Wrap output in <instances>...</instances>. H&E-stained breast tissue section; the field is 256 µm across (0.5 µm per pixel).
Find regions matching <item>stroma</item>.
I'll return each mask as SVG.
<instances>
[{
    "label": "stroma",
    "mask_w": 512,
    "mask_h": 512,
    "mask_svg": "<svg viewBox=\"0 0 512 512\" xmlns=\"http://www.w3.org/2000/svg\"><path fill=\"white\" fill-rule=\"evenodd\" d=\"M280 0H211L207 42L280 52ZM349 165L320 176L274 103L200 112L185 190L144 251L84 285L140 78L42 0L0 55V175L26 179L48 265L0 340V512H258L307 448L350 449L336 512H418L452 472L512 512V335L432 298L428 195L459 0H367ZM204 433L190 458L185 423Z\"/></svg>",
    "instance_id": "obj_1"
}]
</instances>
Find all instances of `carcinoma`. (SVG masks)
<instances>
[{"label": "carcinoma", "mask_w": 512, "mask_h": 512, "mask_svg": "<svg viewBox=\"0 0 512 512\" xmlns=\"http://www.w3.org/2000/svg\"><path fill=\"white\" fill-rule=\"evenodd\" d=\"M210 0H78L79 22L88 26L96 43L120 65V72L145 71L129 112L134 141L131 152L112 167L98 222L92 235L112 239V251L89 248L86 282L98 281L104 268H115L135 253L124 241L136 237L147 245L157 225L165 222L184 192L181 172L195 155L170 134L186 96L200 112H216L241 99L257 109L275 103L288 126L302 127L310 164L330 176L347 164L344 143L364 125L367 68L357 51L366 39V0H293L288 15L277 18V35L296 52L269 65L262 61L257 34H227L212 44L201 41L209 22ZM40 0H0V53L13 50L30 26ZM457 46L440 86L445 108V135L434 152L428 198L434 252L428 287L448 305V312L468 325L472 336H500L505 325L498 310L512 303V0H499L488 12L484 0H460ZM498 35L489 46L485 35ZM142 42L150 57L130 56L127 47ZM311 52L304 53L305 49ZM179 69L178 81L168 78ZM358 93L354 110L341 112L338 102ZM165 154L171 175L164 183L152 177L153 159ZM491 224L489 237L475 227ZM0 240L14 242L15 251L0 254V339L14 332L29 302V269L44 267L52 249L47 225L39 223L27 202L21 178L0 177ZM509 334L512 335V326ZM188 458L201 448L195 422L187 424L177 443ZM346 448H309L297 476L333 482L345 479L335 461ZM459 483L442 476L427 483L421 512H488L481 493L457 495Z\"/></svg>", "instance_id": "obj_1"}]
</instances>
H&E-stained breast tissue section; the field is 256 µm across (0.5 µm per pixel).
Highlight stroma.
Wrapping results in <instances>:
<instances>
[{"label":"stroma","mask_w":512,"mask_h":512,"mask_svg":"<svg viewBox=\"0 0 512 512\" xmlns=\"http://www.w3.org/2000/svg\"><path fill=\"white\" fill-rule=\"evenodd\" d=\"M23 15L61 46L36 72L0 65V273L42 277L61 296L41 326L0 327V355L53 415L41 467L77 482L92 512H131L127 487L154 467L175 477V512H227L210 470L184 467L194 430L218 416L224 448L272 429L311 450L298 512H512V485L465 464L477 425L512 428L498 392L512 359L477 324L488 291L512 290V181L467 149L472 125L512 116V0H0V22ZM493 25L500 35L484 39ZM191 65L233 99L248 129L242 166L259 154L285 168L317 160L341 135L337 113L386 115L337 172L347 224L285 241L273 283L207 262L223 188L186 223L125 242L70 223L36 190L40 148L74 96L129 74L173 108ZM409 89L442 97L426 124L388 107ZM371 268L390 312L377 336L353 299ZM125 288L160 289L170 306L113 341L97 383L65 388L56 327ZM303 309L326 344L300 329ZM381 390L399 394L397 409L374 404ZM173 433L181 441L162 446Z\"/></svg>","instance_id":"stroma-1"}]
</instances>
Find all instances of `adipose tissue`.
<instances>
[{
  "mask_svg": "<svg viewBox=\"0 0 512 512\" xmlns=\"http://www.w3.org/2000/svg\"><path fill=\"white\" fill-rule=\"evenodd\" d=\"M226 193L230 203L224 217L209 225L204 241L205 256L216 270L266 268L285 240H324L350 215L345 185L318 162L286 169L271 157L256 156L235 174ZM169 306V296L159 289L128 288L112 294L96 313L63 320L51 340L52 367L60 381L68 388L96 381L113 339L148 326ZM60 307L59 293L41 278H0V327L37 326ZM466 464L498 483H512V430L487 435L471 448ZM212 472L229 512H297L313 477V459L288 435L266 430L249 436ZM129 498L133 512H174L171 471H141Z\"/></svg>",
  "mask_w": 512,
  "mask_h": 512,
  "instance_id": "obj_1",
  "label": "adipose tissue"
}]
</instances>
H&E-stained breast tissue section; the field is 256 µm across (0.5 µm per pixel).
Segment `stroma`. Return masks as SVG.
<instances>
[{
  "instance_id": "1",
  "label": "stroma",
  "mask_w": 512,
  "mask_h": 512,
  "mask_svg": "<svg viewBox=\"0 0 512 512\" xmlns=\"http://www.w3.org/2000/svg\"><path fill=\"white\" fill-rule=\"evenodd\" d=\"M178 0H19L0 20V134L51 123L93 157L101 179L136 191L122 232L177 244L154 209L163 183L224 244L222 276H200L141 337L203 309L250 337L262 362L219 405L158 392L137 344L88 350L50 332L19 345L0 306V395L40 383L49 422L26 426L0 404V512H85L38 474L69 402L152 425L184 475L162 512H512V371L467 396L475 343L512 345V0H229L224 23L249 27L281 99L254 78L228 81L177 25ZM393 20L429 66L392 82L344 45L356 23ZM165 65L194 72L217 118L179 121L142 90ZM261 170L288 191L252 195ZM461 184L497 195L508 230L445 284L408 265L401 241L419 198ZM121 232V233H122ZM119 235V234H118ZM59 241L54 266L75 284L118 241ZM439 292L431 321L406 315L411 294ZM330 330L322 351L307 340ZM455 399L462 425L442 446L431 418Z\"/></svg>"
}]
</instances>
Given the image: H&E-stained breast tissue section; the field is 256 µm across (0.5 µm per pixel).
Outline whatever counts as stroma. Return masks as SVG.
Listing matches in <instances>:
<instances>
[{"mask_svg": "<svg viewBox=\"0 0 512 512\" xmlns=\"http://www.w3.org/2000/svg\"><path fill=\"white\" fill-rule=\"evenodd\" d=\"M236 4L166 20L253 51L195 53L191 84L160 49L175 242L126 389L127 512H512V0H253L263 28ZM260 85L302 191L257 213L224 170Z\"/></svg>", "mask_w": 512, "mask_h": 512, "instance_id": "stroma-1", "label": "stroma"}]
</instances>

#### YOUR GOAL:
Copy each line exactly, from the line containing "Given the image: H&E-stained" down to the last line of the material, and no other lines.

#### OUTPUT OF THE TASK:
Given the image: H&E-stained breast tissue section; the field is 256 µm across (0.5 µm per pixel).
Outline whatever counts as stroma. Return masks as SVG.
Listing matches in <instances>:
<instances>
[{"mask_svg": "<svg viewBox=\"0 0 512 512\" xmlns=\"http://www.w3.org/2000/svg\"><path fill=\"white\" fill-rule=\"evenodd\" d=\"M236 4L166 20L253 51L195 53L191 84L160 49L175 242L126 389L127 512H512V0H253L263 28ZM260 85L302 191L257 213L224 170Z\"/></svg>", "mask_w": 512, "mask_h": 512, "instance_id": "stroma-1", "label": "stroma"}]
</instances>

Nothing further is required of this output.